SOURCE INFORMATION —
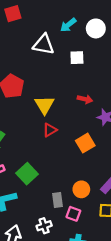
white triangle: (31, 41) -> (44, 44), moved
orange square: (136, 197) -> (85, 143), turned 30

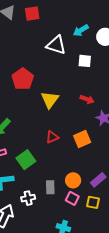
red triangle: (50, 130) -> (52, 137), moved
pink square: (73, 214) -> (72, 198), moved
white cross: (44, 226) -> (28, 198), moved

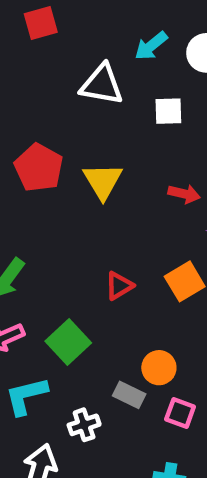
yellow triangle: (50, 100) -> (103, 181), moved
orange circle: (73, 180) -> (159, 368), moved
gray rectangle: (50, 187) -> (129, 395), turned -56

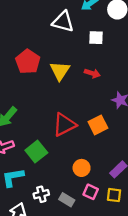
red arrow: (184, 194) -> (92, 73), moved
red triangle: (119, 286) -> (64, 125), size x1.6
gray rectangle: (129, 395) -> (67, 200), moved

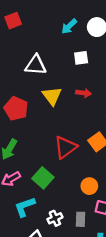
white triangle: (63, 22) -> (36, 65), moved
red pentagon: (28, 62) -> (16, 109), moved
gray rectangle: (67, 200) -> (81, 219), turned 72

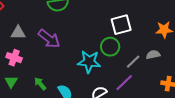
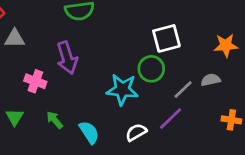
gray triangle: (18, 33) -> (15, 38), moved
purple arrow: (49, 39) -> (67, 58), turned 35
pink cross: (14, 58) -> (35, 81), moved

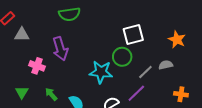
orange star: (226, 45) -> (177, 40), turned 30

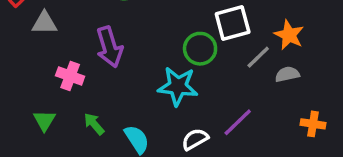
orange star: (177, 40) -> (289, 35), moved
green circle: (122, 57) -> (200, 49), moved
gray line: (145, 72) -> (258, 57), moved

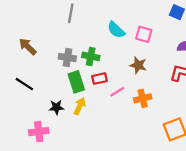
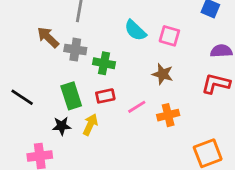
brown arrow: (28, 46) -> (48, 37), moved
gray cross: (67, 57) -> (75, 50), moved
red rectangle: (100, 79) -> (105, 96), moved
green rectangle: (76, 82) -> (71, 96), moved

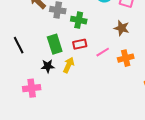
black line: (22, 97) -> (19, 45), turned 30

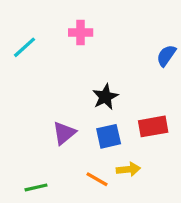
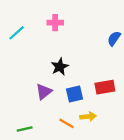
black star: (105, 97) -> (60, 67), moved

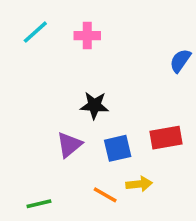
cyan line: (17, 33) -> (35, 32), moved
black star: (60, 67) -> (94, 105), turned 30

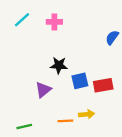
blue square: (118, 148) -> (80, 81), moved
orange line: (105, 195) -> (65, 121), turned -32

WHAT YOU NEED TO DO — Each line above should be output exactly, apart from the pictures.

RESULT OF THE EXERCISE —
white triangle: (31, 41) -> (44, 44), moved
orange square: (136, 197) -> (85, 143), turned 30

red triangle: (50, 130) -> (52, 137), moved
pink square: (73, 214) -> (72, 198), moved
white cross: (44, 226) -> (28, 198), moved

yellow triangle: (50, 100) -> (103, 181), moved
orange circle: (73, 180) -> (159, 368), moved
gray rectangle: (50, 187) -> (129, 395), turned -56

red arrow: (184, 194) -> (92, 73), moved
red triangle: (119, 286) -> (64, 125), size x1.6
gray rectangle: (129, 395) -> (67, 200), moved

white triangle: (63, 22) -> (36, 65), moved
red pentagon: (28, 62) -> (16, 109), moved
gray rectangle: (67, 200) -> (81, 219), turned 72

gray triangle: (18, 33) -> (15, 38), moved
purple arrow: (49, 39) -> (67, 58), turned 35
pink cross: (14, 58) -> (35, 81), moved

orange star: (226, 45) -> (177, 40), turned 30

orange star: (177, 40) -> (289, 35), moved
green circle: (122, 57) -> (200, 49), moved
gray line: (145, 72) -> (258, 57), moved

brown arrow: (28, 46) -> (48, 37), moved
gray cross: (67, 57) -> (75, 50), moved
red rectangle: (100, 79) -> (105, 96), moved
green rectangle: (76, 82) -> (71, 96), moved

black line: (22, 97) -> (19, 45), turned 30

black star: (105, 97) -> (60, 67), moved

cyan line: (17, 33) -> (35, 32), moved
black star: (60, 67) -> (94, 105), turned 30

blue square: (118, 148) -> (80, 81), moved
orange line: (105, 195) -> (65, 121), turned -32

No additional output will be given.